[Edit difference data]
================

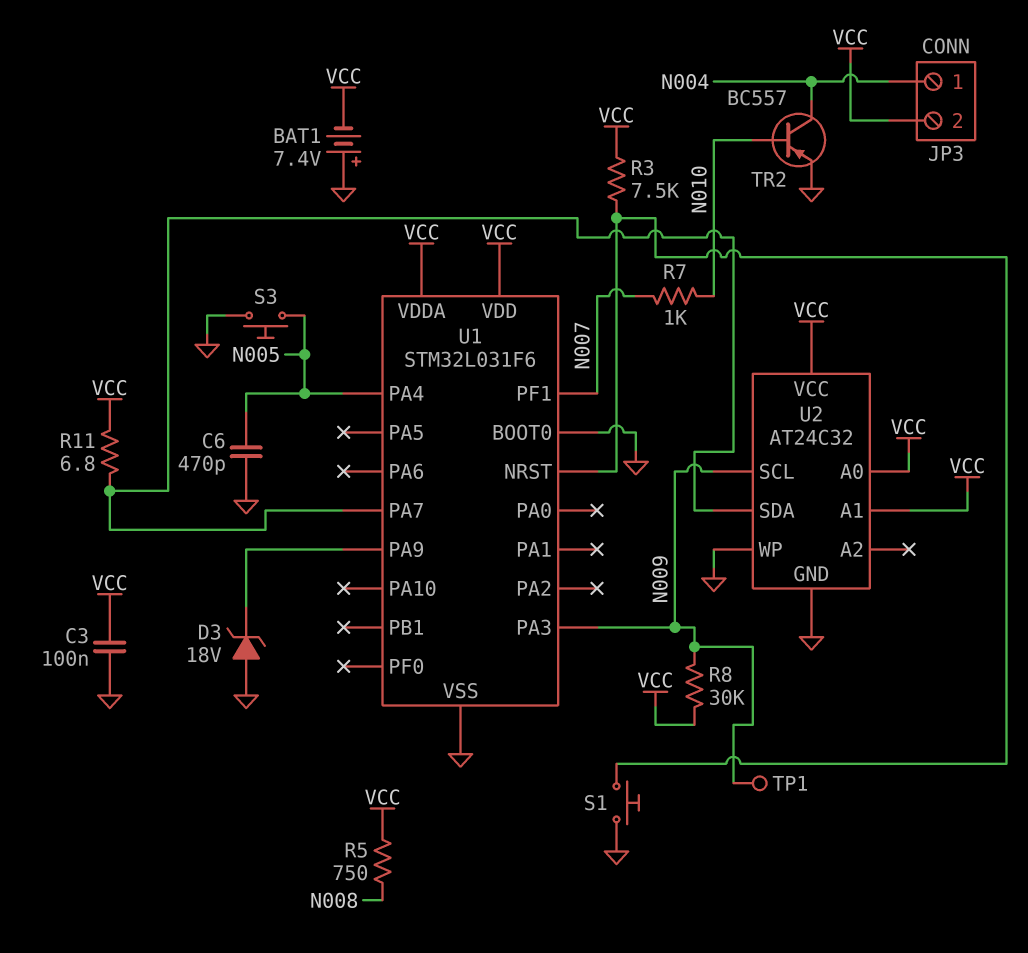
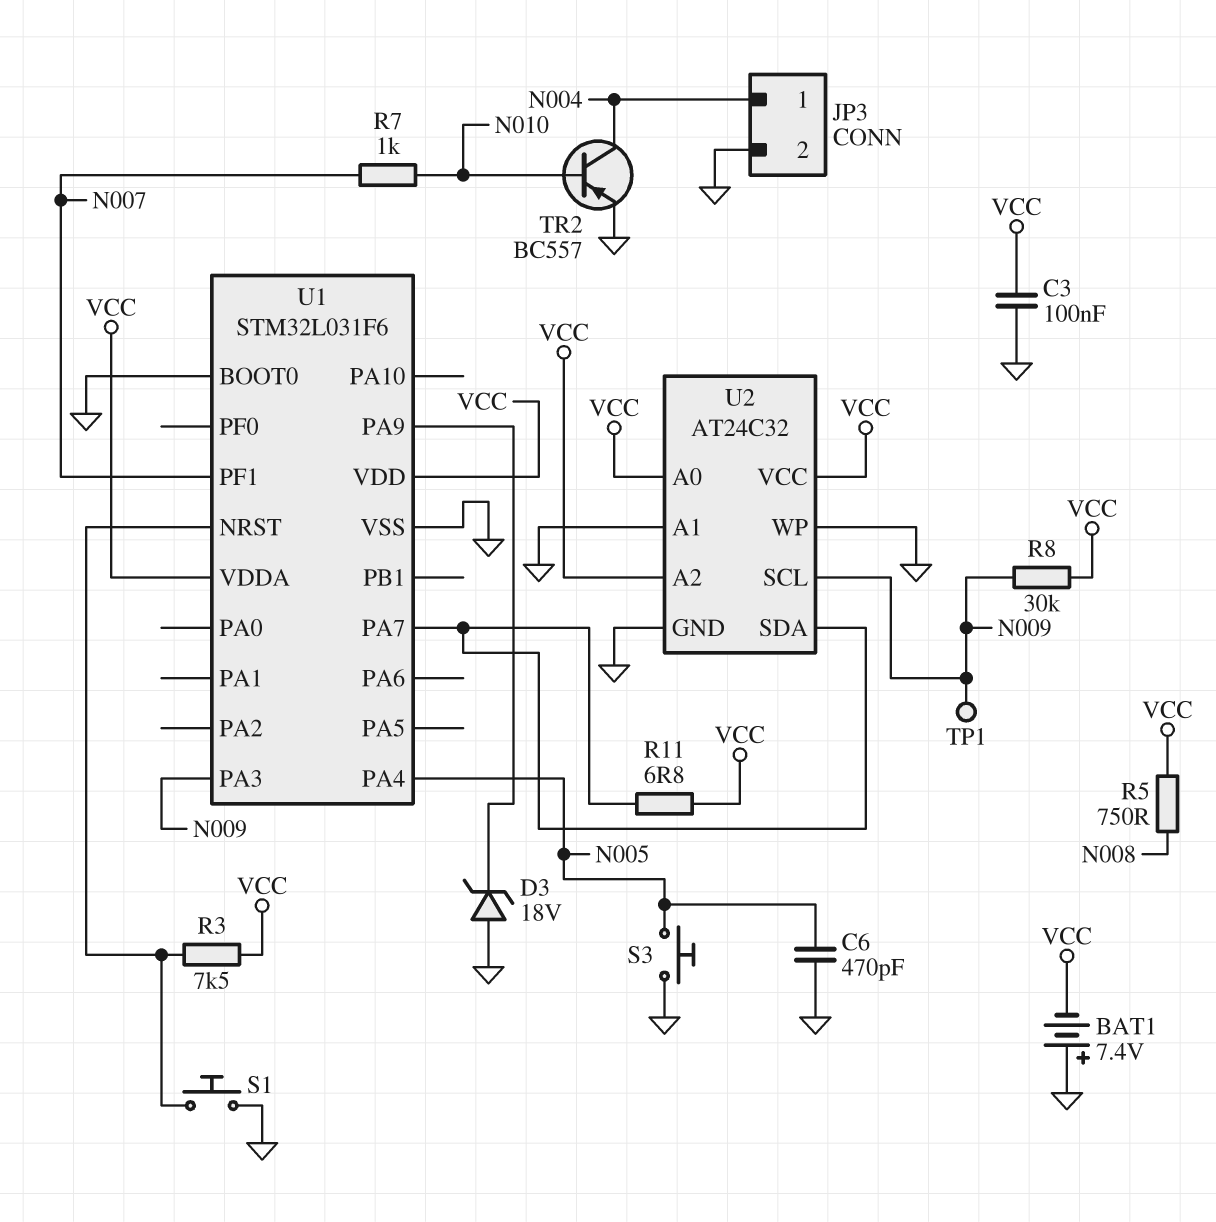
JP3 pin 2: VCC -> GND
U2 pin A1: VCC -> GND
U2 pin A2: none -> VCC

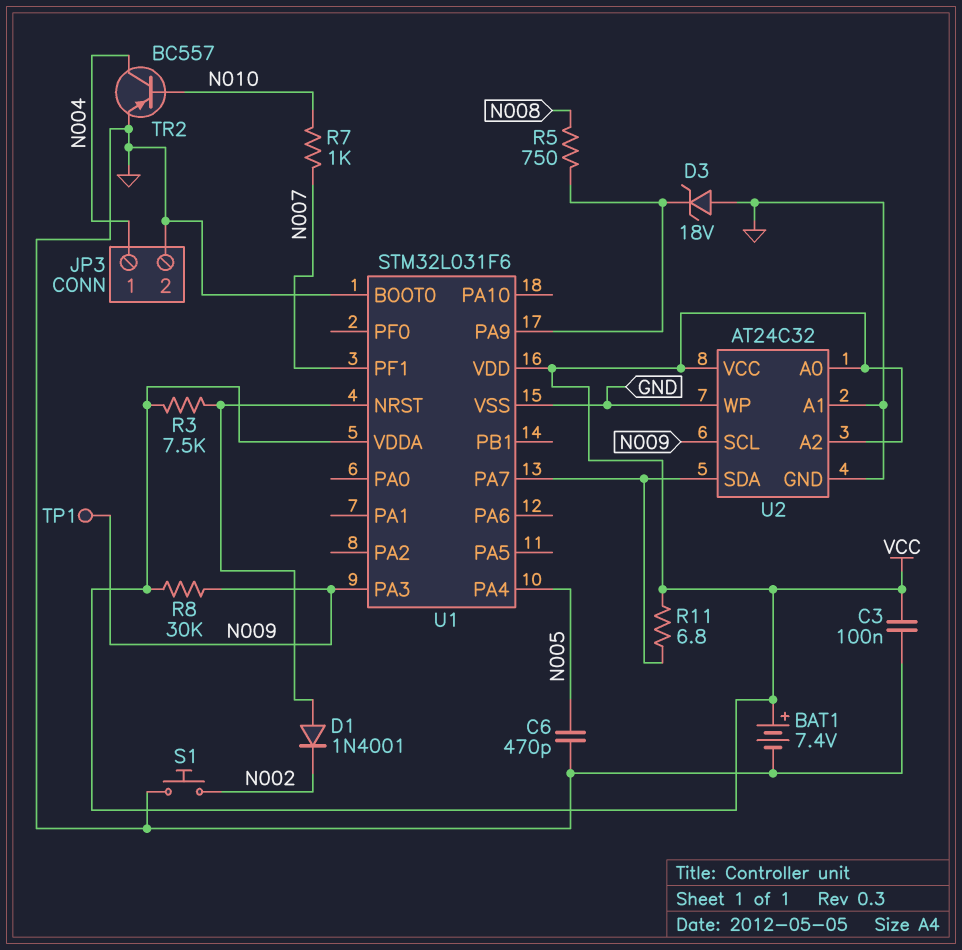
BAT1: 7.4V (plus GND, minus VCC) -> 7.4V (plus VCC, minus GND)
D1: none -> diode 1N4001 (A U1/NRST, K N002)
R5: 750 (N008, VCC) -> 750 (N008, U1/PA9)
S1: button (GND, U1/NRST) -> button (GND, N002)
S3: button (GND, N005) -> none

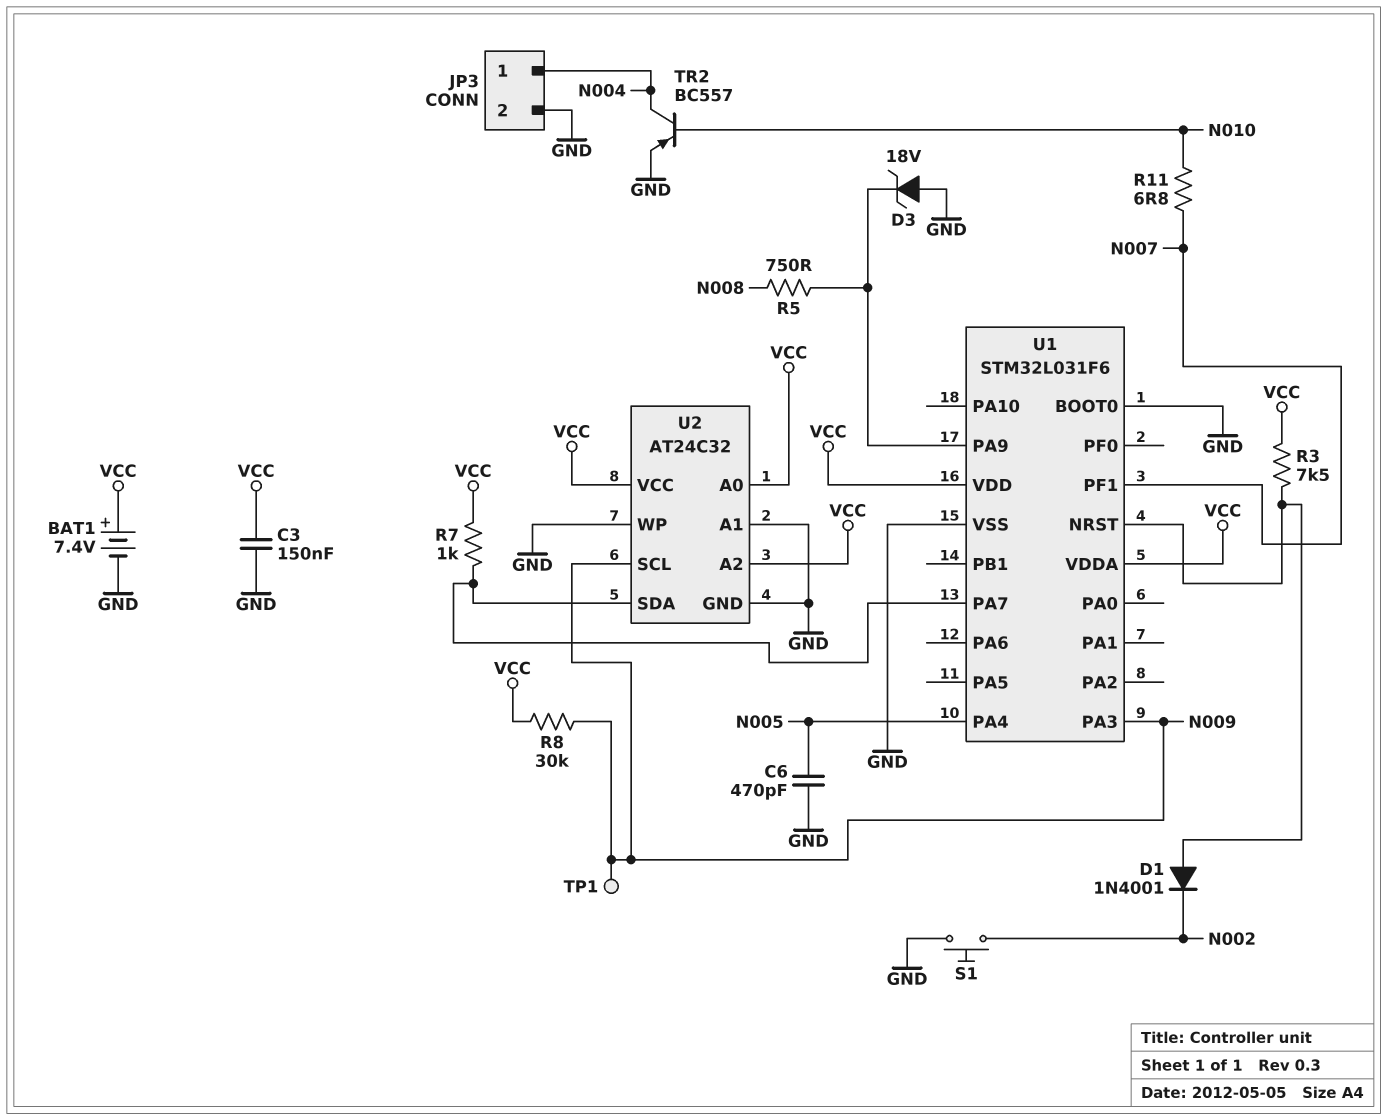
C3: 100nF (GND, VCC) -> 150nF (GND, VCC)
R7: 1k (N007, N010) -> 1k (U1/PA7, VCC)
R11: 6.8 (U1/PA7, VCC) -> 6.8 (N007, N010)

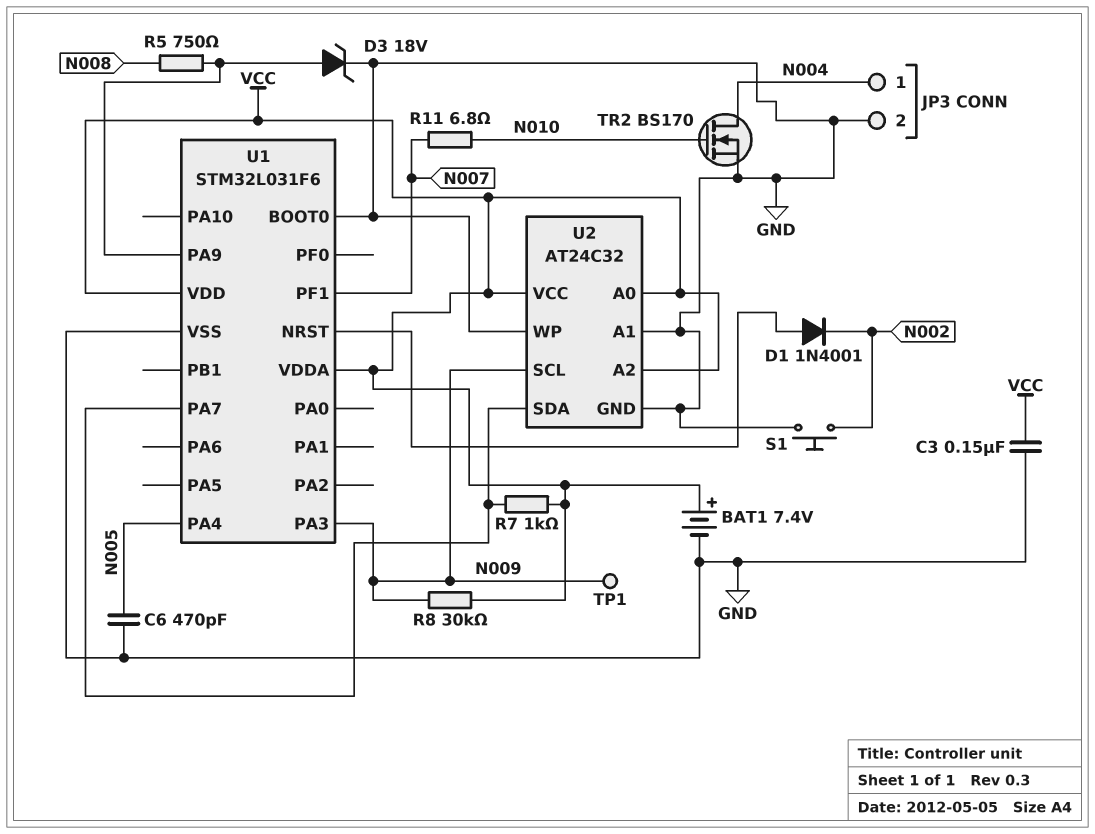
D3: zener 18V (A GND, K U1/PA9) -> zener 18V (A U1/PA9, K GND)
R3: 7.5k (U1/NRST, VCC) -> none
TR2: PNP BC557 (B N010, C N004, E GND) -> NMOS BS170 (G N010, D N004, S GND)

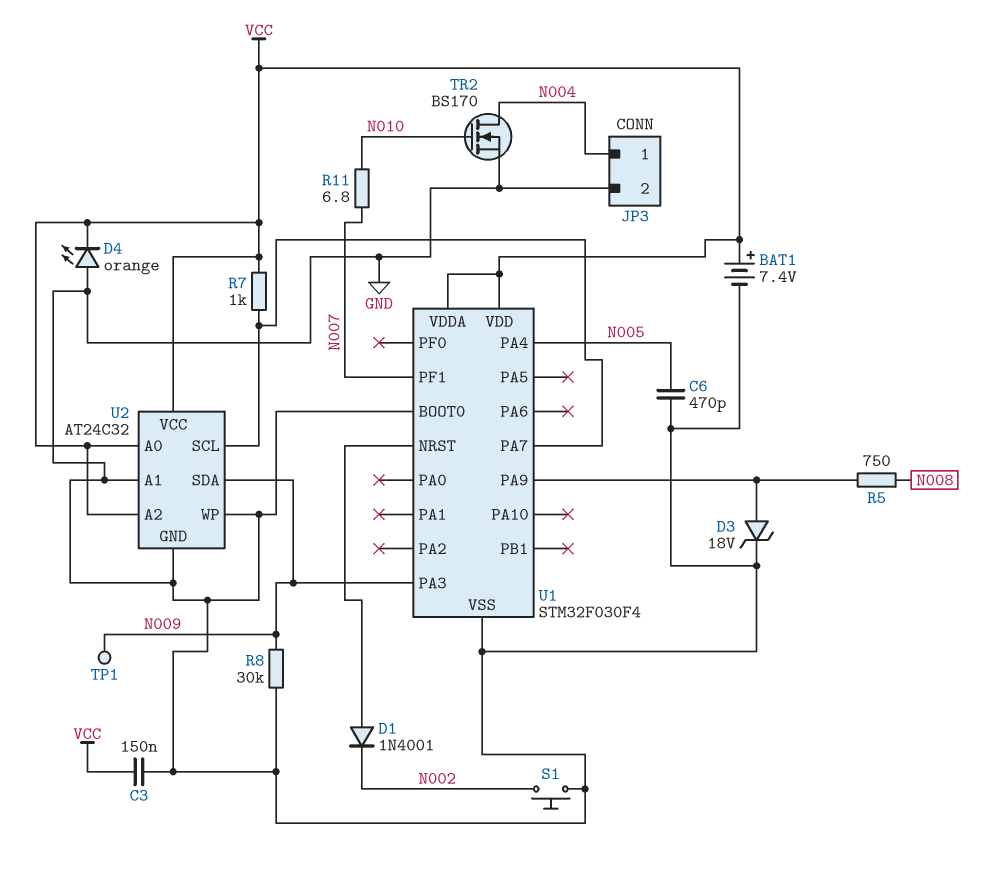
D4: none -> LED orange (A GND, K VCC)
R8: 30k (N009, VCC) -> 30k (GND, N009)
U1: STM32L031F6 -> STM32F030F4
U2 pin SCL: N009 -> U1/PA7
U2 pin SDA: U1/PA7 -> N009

================

* REQUIREMENT
Each of the records above needs to be transcribed exactly, apart from its pictures.

* ANSWER SECTION
JP3 pin 2: VCC -> GND
U2 pin A1: VCC -> GND
U2 pin A2: none -> VCC

BAT1: 7.4V (plus GND, minus VCC) -> 7.4V (plus VCC, minus GND)
D1: none -> diode 1N4001 (A U1/NRST, K N002)
R5: 750 (N008, VCC) -> 750 (N008, U1/PA9)
S1: button (GND, U1/NRST) -> button (GND, N002)
S3: button (GND, N005) -> none

C3: 100nF (GND, VCC) -> 150nF (GND, VCC)
R7: 1k (N007, N010) -> 1k (U1/PA7, VCC)
R11: 6.8 (U1/PA7, VCC) -> 6.8 (N007, N010)

D3: zener 18V (A GND, K U1/PA9) -> zener 18V (A U1/PA9, K GND)
R3: 7.5k (U1/NRST, VCC) -> none
TR2: PNP BC557 (B N010, C N004, E GND) -> NMOS BS170 (G N010, D N004, S GND)

D4: none -> LED orange (A GND, K VCC)
R8: 30k (N009, VCC) -> 30k (GND, N009)
U1: STM32L031F6 -> STM32F030F4
U2 pin SCL: N009 -> U1/PA7
U2 pin SDA: U1/PA7 -> N009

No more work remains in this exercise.